Exercise task>
Rewrite the records below, swapping every "diamond" for "rhombus" and keeping everything else the same. Leave the pictures out of your answer.

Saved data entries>
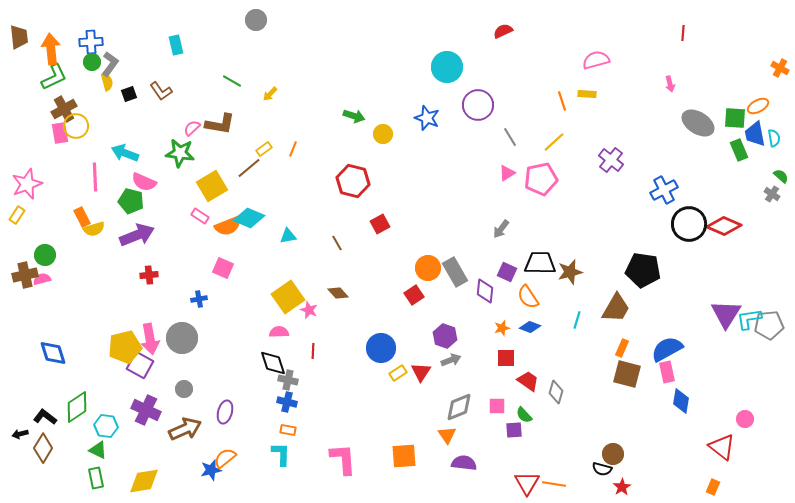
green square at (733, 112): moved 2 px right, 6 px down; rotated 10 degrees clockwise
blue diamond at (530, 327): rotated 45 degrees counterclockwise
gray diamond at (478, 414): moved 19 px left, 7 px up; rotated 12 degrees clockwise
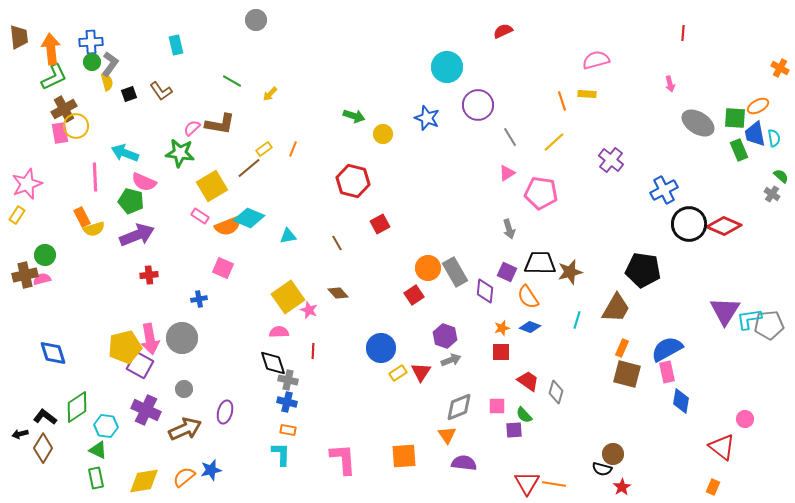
pink pentagon at (541, 179): moved 14 px down; rotated 20 degrees clockwise
gray arrow at (501, 229): moved 8 px right; rotated 54 degrees counterclockwise
purple triangle at (726, 314): moved 1 px left, 3 px up
red square at (506, 358): moved 5 px left, 6 px up
orange semicircle at (225, 458): moved 41 px left, 19 px down
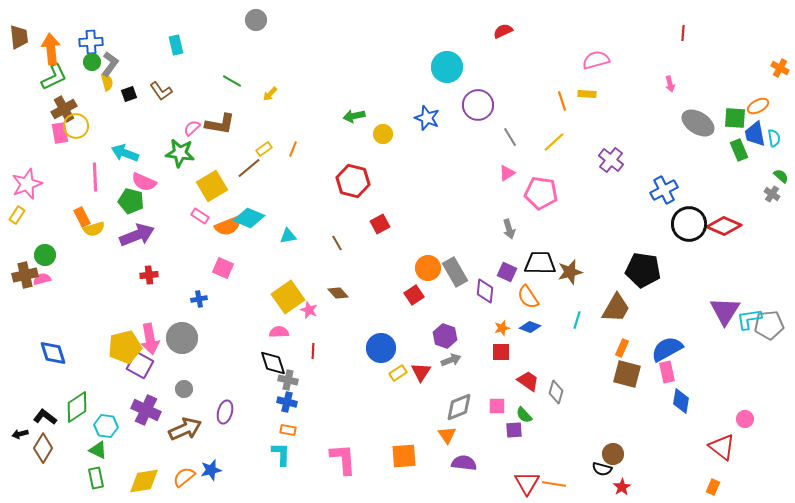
green arrow at (354, 116): rotated 150 degrees clockwise
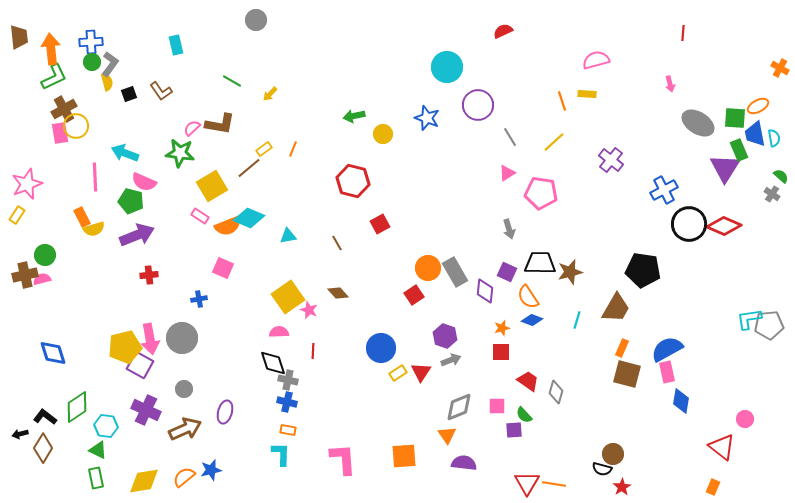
purple triangle at (725, 311): moved 143 px up
blue diamond at (530, 327): moved 2 px right, 7 px up
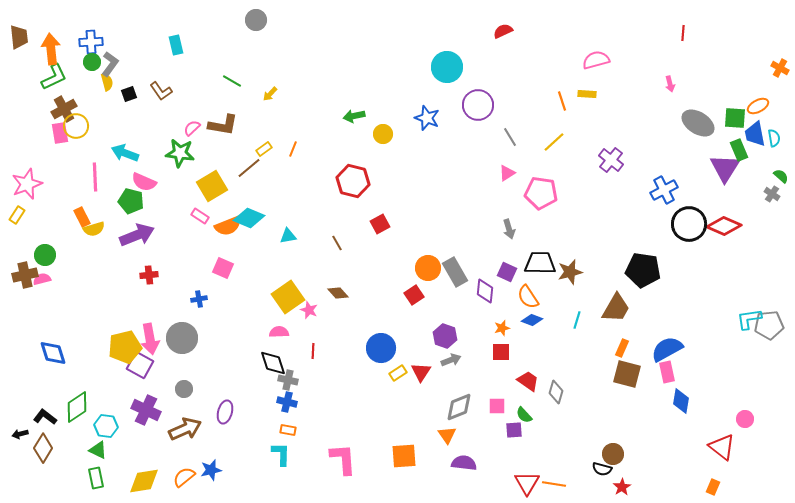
brown L-shape at (220, 124): moved 3 px right, 1 px down
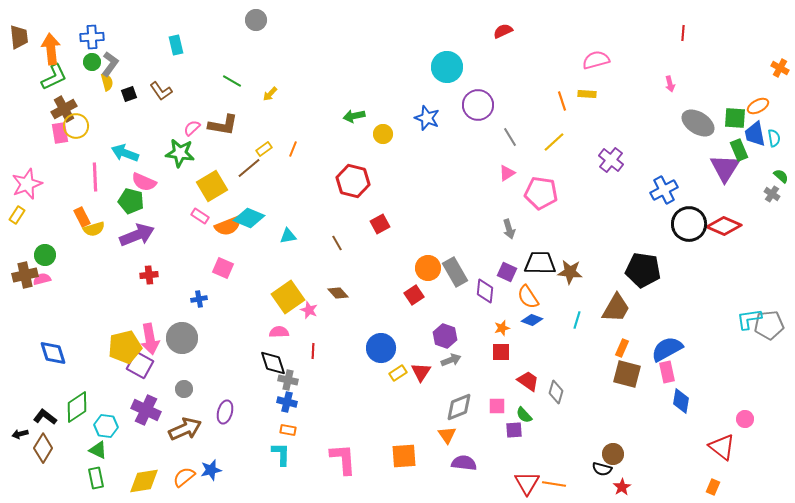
blue cross at (91, 42): moved 1 px right, 5 px up
brown star at (570, 272): rotated 20 degrees clockwise
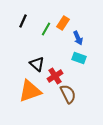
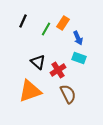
black triangle: moved 1 px right, 2 px up
red cross: moved 3 px right, 6 px up
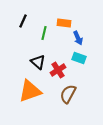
orange rectangle: moved 1 px right; rotated 64 degrees clockwise
green line: moved 2 px left, 4 px down; rotated 16 degrees counterclockwise
brown semicircle: rotated 126 degrees counterclockwise
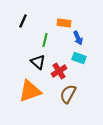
green line: moved 1 px right, 7 px down
red cross: moved 1 px right, 1 px down
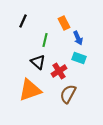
orange rectangle: rotated 56 degrees clockwise
orange triangle: moved 1 px up
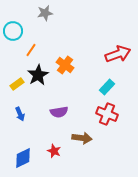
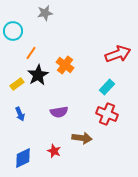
orange line: moved 3 px down
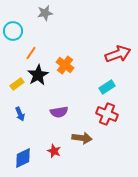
cyan rectangle: rotated 14 degrees clockwise
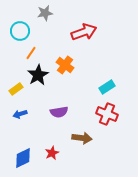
cyan circle: moved 7 px right
red arrow: moved 34 px left, 22 px up
yellow rectangle: moved 1 px left, 5 px down
blue arrow: rotated 96 degrees clockwise
red star: moved 2 px left, 2 px down; rotated 24 degrees clockwise
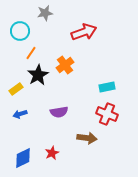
orange cross: rotated 18 degrees clockwise
cyan rectangle: rotated 21 degrees clockwise
brown arrow: moved 5 px right
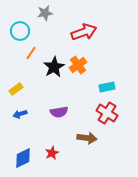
orange cross: moved 13 px right
black star: moved 16 px right, 8 px up
red cross: moved 1 px up; rotated 10 degrees clockwise
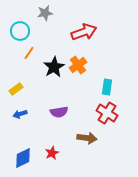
orange line: moved 2 px left
cyan rectangle: rotated 70 degrees counterclockwise
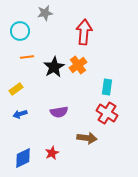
red arrow: rotated 65 degrees counterclockwise
orange line: moved 2 px left, 4 px down; rotated 48 degrees clockwise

Task result>
green square at (733, 112): moved 2 px right, 6 px down; rotated 10 degrees clockwise
blue rhombus at (530, 327): rotated 45 degrees counterclockwise
gray rhombus at (478, 414): moved 19 px left, 7 px up; rotated 12 degrees clockwise
pink pentagon at (541, 179): moved 14 px down; rotated 20 degrees clockwise
gray arrow at (501, 229): moved 8 px right; rotated 54 degrees counterclockwise
purple triangle at (726, 314): moved 1 px left, 3 px up
red square at (506, 358): moved 5 px left, 6 px up
orange semicircle at (225, 458): moved 41 px left, 19 px down
green arrow at (354, 116): rotated 150 degrees clockwise
purple triangle at (725, 311): moved 143 px up
blue rhombus at (530, 327): moved 2 px right, 7 px up
brown L-shape at (220, 124): moved 3 px right, 1 px down
blue cross at (91, 42): moved 1 px right, 5 px up
brown star at (570, 272): rotated 20 degrees clockwise
black triangle: moved 1 px right, 2 px up
red cross: moved 3 px right, 6 px up
orange rectangle: moved 1 px right; rotated 64 degrees clockwise
green line: moved 2 px left, 4 px down; rotated 16 degrees counterclockwise
brown semicircle: rotated 126 degrees counterclockwise
green line: moved 1 px right, 7 px down
red cross: moved 1 px right, 1 px down
orange rectangle: rotated 56 degrees clockwise
orange triangle: moved 1 px up
orange line: moved 3 px down
cyan rectangle: rotated 14 degrees clockwise
cyan circle: moved 7 px right
red arrow: moved 34 px left, 22 px up
yellow rectangle: moved 1 px left, 5 px down
blue arrow: rotated 96 degrees clockwise
red star: moved 2 px left, 2 px down; rotated 24 degrees clockwise
orange cross: rotated 18 degrees clockwise
cyan rectangle: rotated 21 degrees clockwise
brown arrow: moved 5 px right
orange cross: moved 13 px right
black star: moved 16 px right, 8 px up
red cross: moved 1 px up; rotated 10 degrees clockwise
orange line: moved 2 px left
cyan rectangle: rotated 70 degrees counterclockwise
red arrow: rotated 65 degrees counterclockwise
orange line: moved 2 px left, 4 px down; rotated 48 degrees clockwise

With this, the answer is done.